-- Information supplied --

>>

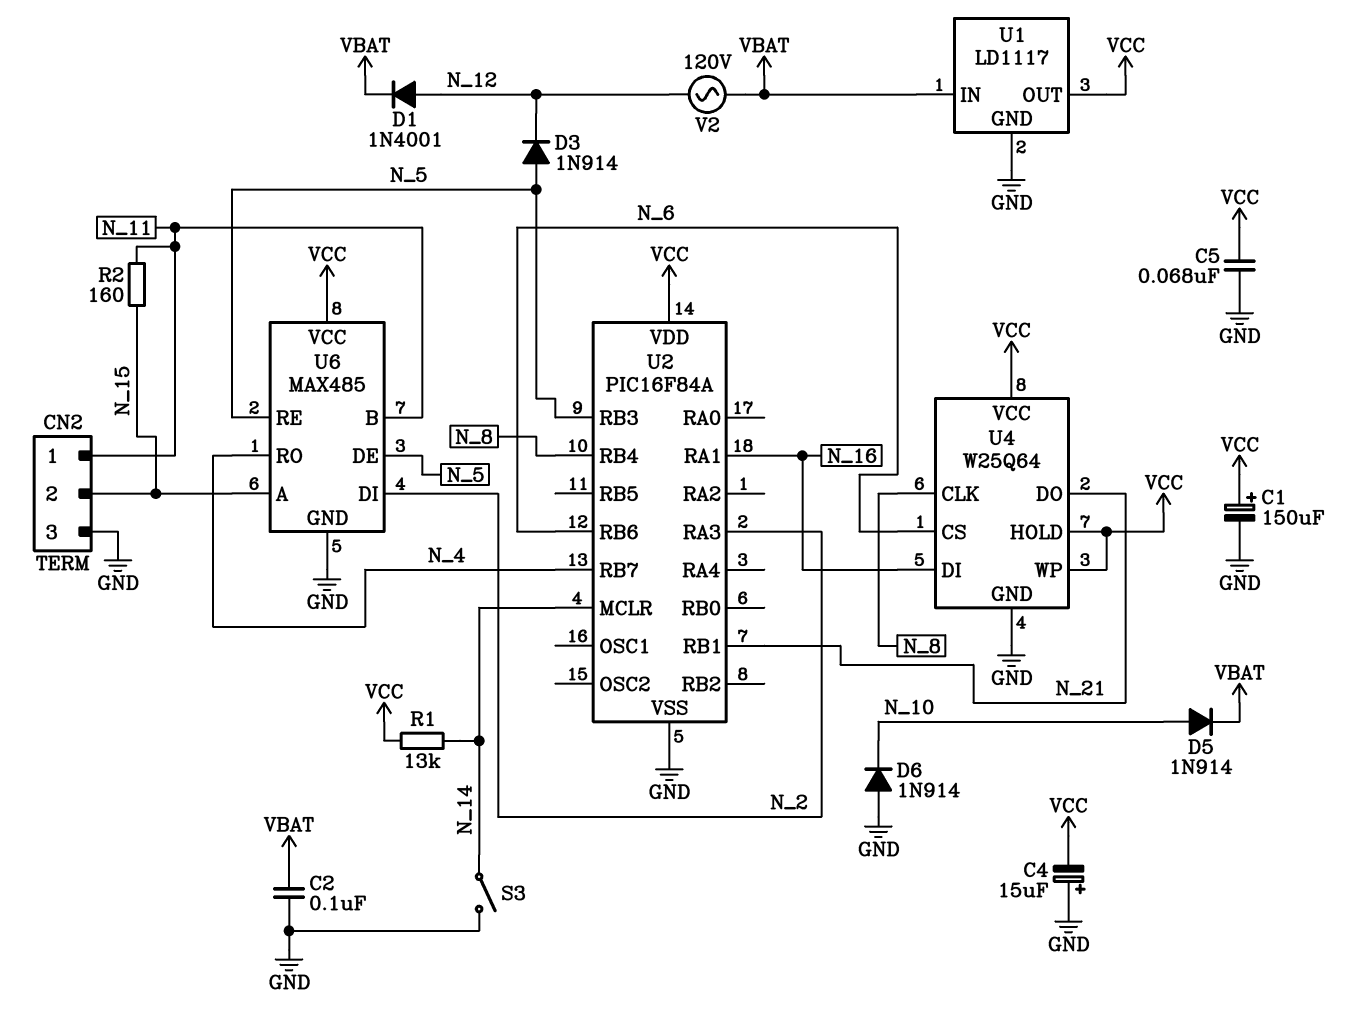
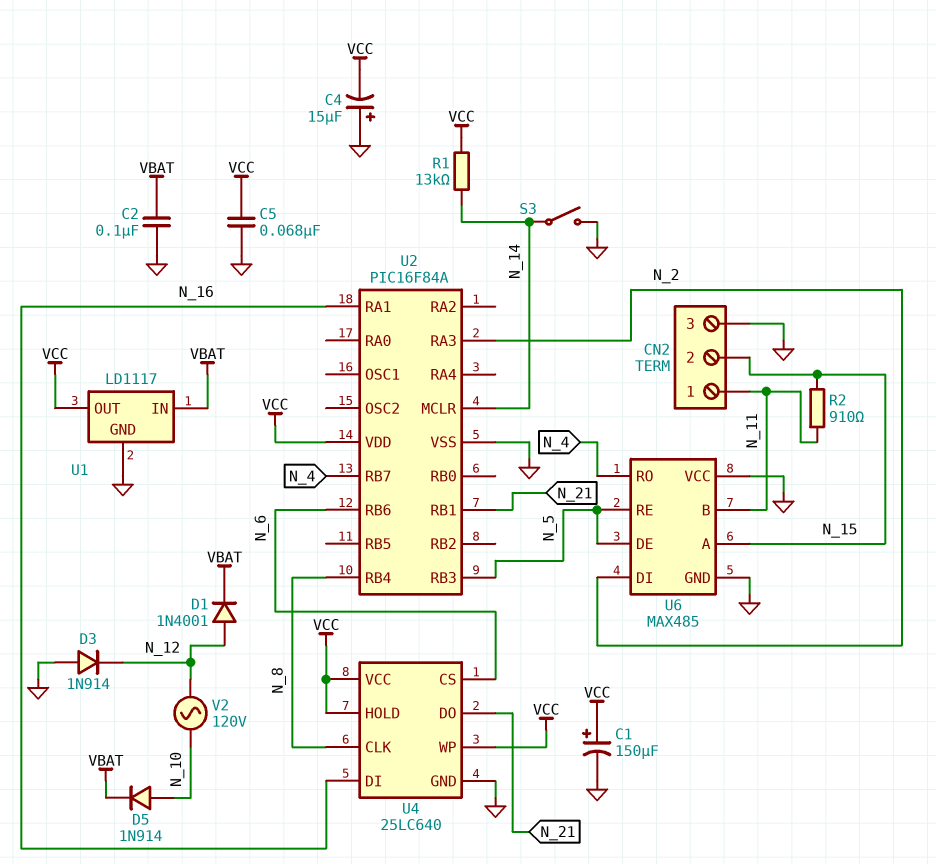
D3: diode 1N914 (A N_5, K N_12) -> diode 1N914 (A GND, K N_12)
D6: diode 1N914 (A GND, K N_10) -> none
R2: 160 (N_11, N_15) -> 910 (N_11, N_15)
U4: W25Q64 -> 25LC640
U6 pin VCC: VCC -> GND
V2: AC 120V (N_12, VBAT) -> AC 120V (N_10, N_12)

<<

-- What is expected --
Look above for the line containing "U6 pin VCC: VCC -> GND". Return it and each line after it exactly, through the last line, and nothing more.

-- Expected output --
U6 pin VCC: VCC -> GND
V2: AC 120V (N_12, VBAT) -> AC 120V (N_10, N_12)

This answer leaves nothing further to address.